Material for this task below:

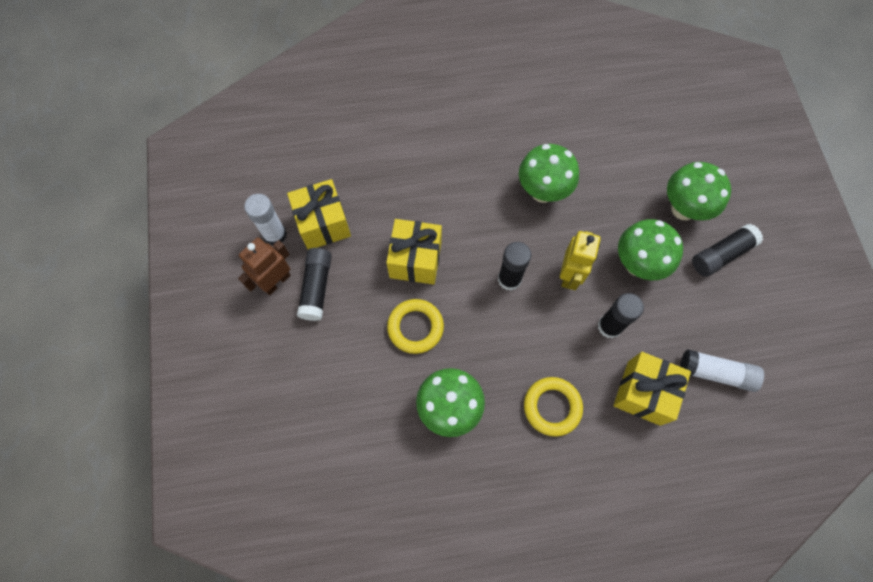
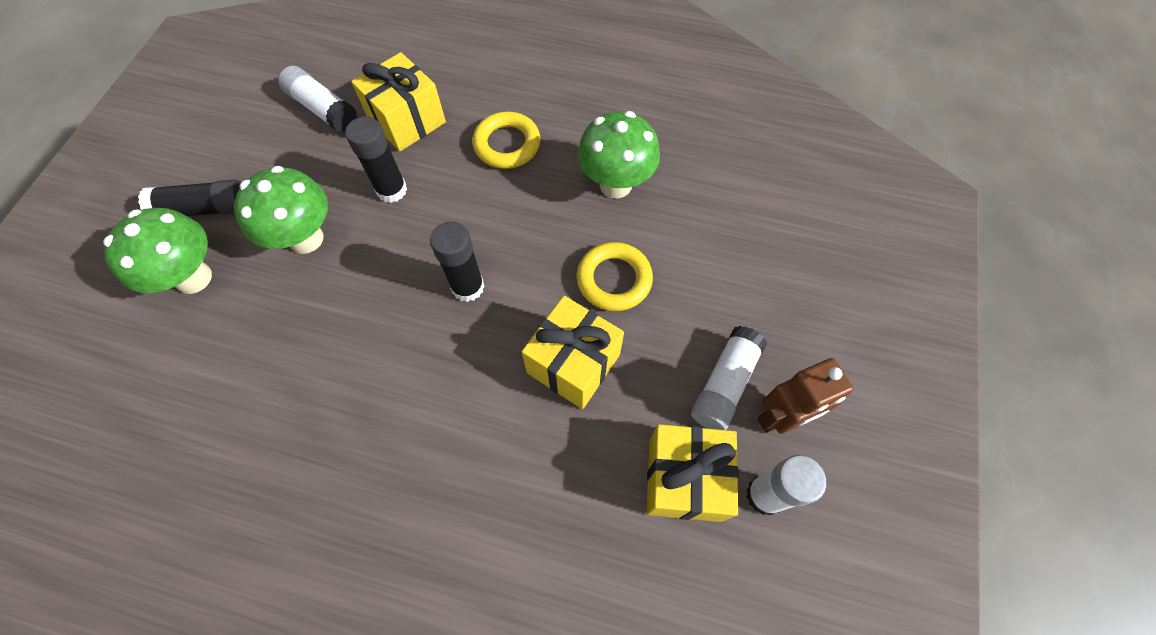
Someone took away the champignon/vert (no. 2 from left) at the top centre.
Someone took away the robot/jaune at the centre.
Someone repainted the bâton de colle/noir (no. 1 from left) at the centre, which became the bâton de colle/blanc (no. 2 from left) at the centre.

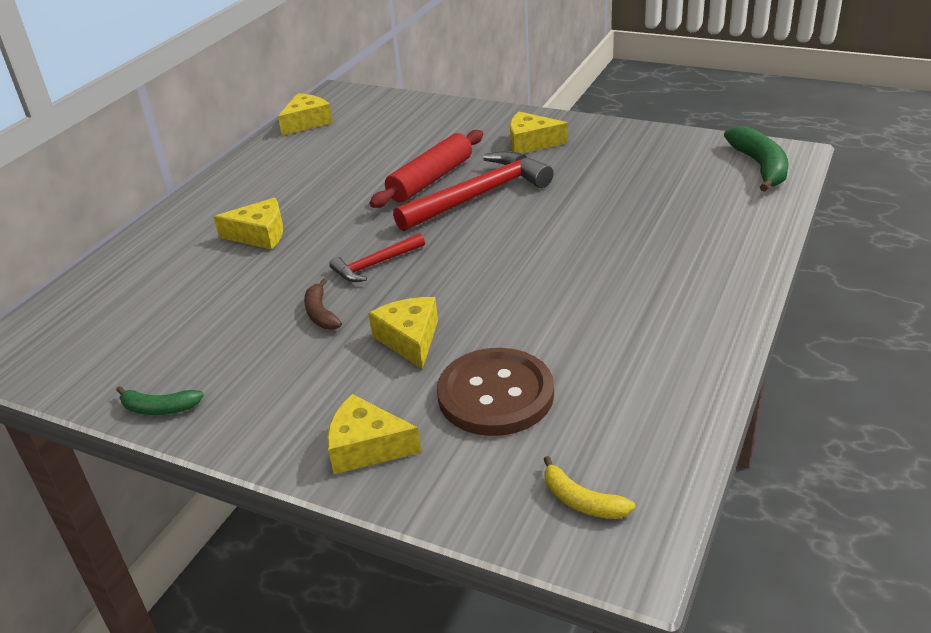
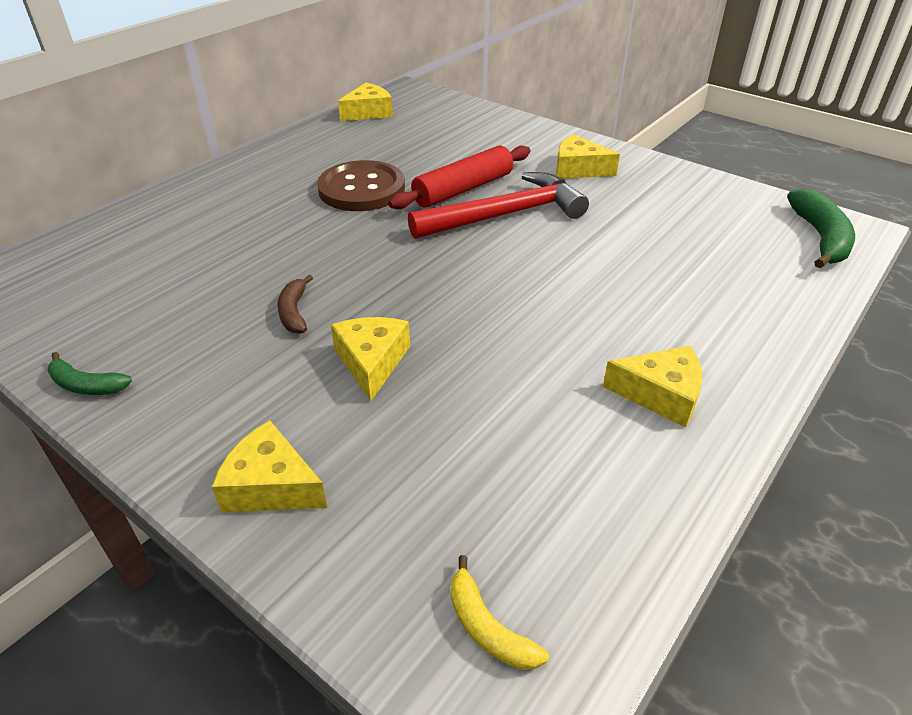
Someone carried the fromage/jaune (no. 1 from left in the first image) from the middle left to the middle right.
Someone took away the marteau/rouge (no. 1 from left) at the centre.
Someone carried the bouton/marron from the centre to the top centre.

End of Material for this task.

§ Requirement
Every line from the first line of the entries above through the line with "Someone took away the robot/jaune" must be repeated exactly, and pictures must not be.

§ Reply to the exercise
Someone took away the champignon/vert (no. 2 from left) at the top centre.
Someone took away the robot/jaune at the centre.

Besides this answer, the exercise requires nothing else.